[Records to process — start]
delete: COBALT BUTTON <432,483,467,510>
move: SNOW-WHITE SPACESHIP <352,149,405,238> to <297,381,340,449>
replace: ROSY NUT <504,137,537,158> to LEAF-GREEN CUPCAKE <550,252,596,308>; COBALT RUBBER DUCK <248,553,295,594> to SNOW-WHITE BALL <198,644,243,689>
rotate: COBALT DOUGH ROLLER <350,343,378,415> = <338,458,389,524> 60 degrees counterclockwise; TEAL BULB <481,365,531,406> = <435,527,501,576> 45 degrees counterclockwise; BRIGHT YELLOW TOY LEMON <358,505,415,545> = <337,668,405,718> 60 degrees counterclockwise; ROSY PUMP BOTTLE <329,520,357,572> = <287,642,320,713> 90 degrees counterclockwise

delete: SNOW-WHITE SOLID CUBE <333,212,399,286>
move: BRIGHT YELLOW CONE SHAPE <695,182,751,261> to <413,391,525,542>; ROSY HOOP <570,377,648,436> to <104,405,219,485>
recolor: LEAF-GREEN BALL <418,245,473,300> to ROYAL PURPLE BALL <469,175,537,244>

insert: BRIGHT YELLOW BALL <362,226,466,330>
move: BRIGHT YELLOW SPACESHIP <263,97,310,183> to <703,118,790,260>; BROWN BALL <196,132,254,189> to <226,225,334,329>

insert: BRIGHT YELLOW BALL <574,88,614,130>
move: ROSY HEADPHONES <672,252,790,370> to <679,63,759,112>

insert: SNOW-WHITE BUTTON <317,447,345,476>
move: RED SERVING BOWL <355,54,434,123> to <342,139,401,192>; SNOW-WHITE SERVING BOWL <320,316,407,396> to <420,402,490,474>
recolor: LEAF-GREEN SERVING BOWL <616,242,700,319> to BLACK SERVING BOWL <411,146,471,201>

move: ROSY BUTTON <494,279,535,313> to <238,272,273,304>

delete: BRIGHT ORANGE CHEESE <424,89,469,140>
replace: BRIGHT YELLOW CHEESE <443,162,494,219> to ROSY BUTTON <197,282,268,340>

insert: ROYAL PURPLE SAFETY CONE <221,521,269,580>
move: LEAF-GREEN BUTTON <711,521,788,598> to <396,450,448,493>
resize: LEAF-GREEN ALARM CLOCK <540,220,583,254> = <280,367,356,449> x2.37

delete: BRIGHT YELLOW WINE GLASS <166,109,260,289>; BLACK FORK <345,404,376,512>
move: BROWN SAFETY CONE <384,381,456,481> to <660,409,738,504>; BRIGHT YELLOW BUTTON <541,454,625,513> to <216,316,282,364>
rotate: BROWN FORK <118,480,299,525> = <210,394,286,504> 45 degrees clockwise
[Records to process — finish]
◆ Problem:
The whole listing above is to be output exactly.

◆ Response area:
delete: COBALT BUTTON <432,483,467,510>
move: SNOW-WHITE SPACESHIP <352,149,405,238> to <297,381,340,449>
replace: ROSY NUT <504,137,537,158> to LEAF-GREEN CUPCAKE <550,252,596,308>; COBALT RUBBER DUCK <248,553,295,594> to SNOW-WHITE BALL <198,644,243,689>
rotate: COBALT DOUGH ROLLER <350,343,378,415> = <338,458,389,524> 60 degrees counterclockwise; TEAL BULB <481,365,531,406> = <435,527,501,576> 45 degrees counterclockwise; BRIGHT YELLOW TOY LEMON <358,505,415,545> = <337,668,405,718> 60 degrees counterclockwise; ROSY PUMP BOTTLE <329,520,357,572> = <287,642,320,713> 90 degrees counterclockwise

delete: SNOW-WHITE SOLID CUBE <333,212,399,286>
move: BRIGHT YELLOW CONE SHAPE <695,182,751,261> to <413,391,525,542>; ROSY HOOP <570,377,648,436> to <104,405,219,485>
recolor: LEAF-GREEN BALL <418,245,473,300> to ROYAL PURPLE BALL <469,175,537,244>

insert: BRIGHT YELLOW BALL <362,226,466,330>
move: BRIGHT YELLOW SPACESHIP <263,97,310,183> to <703,118,790,260>; BROWN BALL <196,132,254,189> to <226,225,334,329>

insert: BRIGHT YELLOW BALL <574,88,614,130>
move: ROSY HEADPHONES <672,252,790,370> to <679,63,759,112>

insert: SNOW-WHITE BUTTON <317,447,345,476>
move: RED SERVING BOWL <355,54,434,123> to <342,139,401,192>; SNOW-WHITE SERVING BOWL <320,316,407,396> to <420,402,490,474>
recolor: LEAF-GREEN SERVING BOWL <616,242,700,319> to BLACK SERVING BOWL <411,146,471,201>

move: ROSY BUTTON <494,279,535,313> to <238,272,273,304>

delete: BRIGHT ORANGE CHEESE <424,89,469,140>
replace: BRIGHT YELLOW CHEESE <443,162,494,219> to ROSY BUTTON <197,282,268,340>

insert: ROYAL PURPLE SAFETY CONE <221,521,269,580>
move: LEAF-GREEN BUTTON <711,521,788,598> to <396,450,448,493>
resize: LEAF-GREEN ALARM CLOCK <540,220,583,254> = <280,367,356,449> x2.37

delete: BRIGHT YELLOW WINE GLASS <166,109,260,289>; BLACK FORK <345,404,376,512>
move: BROWN SAFETY CONE <384,381,456,481> to <660,409,738,504>; BRIGHT YELLOW BUTTON <541,454,625,513> to <216,316,282,364>
rotate: BROWN FORK <118,480,299,525> = <210,394,286,504> 45 degrees clockwise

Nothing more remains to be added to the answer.